• [Data for processing]
· · · · · · ·

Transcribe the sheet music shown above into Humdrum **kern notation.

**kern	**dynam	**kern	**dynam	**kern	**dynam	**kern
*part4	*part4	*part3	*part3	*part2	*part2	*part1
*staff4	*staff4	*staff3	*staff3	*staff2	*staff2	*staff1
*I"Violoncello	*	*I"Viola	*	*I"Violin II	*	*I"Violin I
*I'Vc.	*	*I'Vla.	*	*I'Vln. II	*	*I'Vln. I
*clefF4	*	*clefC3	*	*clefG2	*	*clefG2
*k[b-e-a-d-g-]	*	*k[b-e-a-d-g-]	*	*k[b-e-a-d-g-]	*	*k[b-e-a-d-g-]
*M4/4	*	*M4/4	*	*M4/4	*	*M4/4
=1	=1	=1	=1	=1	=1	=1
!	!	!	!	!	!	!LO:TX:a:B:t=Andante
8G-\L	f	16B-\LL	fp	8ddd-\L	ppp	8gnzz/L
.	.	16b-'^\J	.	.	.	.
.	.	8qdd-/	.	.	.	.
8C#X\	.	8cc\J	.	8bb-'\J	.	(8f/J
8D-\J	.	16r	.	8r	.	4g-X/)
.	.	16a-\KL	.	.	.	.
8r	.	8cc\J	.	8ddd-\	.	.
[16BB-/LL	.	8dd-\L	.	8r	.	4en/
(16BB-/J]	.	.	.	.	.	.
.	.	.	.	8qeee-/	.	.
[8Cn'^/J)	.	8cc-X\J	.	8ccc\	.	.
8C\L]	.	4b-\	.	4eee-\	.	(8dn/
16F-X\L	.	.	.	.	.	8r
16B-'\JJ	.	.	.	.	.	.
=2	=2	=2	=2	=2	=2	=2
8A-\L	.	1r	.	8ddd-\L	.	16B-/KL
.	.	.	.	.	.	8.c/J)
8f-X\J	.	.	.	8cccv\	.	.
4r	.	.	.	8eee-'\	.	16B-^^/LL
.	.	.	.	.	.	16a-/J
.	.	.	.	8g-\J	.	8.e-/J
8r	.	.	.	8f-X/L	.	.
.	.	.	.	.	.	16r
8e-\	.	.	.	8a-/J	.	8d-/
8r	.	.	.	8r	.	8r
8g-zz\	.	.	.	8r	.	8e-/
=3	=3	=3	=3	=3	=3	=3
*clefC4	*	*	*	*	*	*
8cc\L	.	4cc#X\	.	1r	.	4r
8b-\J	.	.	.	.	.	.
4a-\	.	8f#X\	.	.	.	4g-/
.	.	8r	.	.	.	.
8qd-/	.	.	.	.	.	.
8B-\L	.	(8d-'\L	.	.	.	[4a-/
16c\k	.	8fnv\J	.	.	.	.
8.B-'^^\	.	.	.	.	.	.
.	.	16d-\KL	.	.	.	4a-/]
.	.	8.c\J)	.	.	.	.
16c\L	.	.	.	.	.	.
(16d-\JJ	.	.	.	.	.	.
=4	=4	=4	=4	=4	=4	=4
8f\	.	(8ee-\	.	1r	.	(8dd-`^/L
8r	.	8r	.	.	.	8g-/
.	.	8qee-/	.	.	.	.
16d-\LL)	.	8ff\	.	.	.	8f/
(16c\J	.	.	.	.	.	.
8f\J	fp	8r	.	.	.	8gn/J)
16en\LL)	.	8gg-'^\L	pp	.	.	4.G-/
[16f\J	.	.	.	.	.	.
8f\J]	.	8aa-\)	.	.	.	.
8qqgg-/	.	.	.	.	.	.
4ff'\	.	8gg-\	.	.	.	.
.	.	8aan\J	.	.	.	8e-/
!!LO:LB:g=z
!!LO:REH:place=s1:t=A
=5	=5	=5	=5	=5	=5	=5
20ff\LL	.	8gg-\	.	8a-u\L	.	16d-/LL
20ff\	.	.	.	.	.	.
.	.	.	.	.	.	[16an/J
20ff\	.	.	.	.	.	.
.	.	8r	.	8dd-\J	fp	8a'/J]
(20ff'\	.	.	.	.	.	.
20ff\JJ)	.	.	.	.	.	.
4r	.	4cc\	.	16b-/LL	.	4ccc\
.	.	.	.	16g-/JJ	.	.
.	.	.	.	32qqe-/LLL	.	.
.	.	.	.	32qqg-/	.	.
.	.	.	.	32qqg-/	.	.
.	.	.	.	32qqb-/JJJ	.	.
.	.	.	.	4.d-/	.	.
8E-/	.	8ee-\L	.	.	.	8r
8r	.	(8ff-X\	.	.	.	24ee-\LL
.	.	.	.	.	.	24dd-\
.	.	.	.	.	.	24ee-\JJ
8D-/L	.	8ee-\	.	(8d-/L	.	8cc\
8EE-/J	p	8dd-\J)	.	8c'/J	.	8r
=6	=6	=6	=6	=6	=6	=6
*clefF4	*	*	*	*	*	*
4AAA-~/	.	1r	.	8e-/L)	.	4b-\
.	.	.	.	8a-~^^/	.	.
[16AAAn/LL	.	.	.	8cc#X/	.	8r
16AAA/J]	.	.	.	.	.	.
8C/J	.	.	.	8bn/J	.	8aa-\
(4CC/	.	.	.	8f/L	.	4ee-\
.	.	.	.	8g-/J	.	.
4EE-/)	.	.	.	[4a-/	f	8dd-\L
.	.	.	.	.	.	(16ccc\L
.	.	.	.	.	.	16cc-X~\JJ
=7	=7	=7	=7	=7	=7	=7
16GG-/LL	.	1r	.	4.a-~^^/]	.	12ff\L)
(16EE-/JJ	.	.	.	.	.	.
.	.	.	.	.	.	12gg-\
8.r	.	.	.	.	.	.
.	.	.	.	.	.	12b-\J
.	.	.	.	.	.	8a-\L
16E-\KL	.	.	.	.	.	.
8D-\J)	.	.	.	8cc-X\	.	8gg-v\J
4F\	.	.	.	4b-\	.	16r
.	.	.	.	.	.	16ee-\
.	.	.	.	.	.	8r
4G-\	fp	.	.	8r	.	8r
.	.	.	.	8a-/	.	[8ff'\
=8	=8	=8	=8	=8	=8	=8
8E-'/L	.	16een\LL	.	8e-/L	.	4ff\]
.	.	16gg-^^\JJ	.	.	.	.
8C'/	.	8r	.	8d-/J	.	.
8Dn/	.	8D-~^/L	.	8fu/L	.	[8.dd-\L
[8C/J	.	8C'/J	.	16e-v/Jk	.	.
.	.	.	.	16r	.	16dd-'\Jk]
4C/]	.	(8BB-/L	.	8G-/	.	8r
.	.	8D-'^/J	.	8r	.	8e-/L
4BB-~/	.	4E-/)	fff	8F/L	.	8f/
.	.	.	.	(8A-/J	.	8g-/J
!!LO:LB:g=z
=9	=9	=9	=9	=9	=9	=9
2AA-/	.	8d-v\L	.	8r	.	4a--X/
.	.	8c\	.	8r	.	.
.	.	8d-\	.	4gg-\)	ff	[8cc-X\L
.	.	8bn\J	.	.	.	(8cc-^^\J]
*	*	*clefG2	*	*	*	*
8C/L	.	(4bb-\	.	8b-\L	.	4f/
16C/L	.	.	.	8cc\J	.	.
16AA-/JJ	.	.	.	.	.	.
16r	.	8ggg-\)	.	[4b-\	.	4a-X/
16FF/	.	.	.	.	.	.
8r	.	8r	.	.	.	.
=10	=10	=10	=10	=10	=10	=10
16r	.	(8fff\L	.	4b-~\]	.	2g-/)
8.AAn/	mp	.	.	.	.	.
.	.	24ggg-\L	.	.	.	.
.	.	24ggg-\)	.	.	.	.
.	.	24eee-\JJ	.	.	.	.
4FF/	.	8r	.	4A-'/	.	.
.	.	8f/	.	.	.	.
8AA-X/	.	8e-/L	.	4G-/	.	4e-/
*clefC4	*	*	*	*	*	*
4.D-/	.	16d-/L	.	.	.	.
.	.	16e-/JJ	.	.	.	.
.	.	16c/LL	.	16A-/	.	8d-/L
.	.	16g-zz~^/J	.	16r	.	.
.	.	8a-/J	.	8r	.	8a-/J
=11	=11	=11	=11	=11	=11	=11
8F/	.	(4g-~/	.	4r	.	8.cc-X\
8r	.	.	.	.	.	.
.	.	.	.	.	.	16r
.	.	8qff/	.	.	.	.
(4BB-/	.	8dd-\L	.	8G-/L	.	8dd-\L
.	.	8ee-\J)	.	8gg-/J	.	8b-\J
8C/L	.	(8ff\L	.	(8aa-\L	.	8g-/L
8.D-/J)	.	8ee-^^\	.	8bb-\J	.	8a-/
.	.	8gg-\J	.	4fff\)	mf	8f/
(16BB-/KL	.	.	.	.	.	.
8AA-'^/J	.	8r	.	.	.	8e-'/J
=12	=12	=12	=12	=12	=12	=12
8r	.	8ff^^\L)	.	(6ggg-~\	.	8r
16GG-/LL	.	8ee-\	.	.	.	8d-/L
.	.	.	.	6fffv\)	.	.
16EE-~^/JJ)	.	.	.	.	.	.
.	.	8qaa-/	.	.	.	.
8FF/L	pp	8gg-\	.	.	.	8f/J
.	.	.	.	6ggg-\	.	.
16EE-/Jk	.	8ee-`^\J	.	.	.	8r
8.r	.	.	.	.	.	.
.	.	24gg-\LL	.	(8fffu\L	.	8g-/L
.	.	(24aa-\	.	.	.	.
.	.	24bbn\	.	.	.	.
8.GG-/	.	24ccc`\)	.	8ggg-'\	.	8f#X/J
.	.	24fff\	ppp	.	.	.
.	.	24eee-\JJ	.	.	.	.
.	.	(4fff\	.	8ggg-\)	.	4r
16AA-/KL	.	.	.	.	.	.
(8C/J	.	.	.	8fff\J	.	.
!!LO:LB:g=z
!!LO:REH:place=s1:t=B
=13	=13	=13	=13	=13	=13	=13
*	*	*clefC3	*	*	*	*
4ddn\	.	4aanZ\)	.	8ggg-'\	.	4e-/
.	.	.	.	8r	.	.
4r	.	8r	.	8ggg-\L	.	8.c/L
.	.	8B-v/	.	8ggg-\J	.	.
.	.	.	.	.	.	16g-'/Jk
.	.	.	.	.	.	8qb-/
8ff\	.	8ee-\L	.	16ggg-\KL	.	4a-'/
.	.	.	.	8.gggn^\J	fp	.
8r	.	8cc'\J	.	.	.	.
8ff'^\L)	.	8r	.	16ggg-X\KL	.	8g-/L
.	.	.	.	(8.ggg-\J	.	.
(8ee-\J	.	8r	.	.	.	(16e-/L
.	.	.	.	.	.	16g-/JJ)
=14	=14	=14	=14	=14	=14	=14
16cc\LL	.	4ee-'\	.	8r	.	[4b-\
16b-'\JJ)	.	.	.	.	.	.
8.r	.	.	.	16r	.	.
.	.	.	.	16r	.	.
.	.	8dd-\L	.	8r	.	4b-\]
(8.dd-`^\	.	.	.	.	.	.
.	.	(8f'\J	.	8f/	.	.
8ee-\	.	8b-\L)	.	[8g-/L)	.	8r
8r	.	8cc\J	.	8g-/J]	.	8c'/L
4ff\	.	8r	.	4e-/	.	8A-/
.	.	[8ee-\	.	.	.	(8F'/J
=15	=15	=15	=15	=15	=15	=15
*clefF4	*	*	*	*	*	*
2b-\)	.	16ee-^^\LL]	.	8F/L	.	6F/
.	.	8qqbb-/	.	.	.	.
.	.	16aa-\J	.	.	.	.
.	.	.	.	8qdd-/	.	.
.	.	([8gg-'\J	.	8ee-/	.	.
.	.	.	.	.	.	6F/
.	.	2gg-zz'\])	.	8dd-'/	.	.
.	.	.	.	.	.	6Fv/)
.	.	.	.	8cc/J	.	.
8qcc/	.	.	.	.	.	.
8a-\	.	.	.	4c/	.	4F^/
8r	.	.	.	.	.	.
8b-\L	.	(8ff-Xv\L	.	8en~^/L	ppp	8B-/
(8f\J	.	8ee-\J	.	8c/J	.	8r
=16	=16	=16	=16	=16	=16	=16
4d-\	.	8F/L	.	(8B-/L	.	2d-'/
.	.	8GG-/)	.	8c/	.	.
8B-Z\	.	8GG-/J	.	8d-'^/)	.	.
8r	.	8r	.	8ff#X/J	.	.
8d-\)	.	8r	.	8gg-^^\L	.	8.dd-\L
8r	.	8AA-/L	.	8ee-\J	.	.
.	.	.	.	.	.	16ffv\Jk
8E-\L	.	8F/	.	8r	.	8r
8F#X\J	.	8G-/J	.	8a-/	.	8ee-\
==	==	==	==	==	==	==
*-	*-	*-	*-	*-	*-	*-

· · · · · · ·

• [Given request] Count how many lines in the records contain the string "kern". Reply with the number alone.

• [Written answer] 2